··· DATA SUPPLIED

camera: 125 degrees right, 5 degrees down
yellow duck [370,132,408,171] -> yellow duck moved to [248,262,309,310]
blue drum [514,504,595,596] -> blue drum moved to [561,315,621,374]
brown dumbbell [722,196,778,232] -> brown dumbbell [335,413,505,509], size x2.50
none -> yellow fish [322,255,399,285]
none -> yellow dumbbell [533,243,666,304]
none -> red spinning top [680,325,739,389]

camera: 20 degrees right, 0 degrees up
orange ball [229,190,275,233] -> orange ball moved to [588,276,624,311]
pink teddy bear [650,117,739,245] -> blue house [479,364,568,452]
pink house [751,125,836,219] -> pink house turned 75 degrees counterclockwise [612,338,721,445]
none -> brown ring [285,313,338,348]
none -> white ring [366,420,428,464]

······
··· DATA SUPPLIED

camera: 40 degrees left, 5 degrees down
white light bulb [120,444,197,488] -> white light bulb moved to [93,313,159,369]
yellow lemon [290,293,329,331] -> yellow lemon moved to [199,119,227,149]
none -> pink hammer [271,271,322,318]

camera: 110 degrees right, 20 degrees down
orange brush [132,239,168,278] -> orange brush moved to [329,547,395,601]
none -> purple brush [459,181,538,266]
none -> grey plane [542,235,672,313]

······

* _PROBLEM TO SOLVE_
The lines above starting at the one that contains "blue drum [514,504,595,596]" and ending at the one that contains "camera: 20 degrees right, 0 degrees up" must be transcribed exactly, and no other lines may appear.

* _REPLY_
blue drum [514,504,595,596] -> blue drum moved to [561,315,621,374]
brown dumbbell [722,196,778,232] -> brown dumbbell [335,413,505,509], size x2.50
none -> yellow fish [322,255,399,285]
none -> yellow dumbbell [533,243,666,304]
none -> red spinning top [680,325,739,389]

camera: 20 degrees right, 0 degrees up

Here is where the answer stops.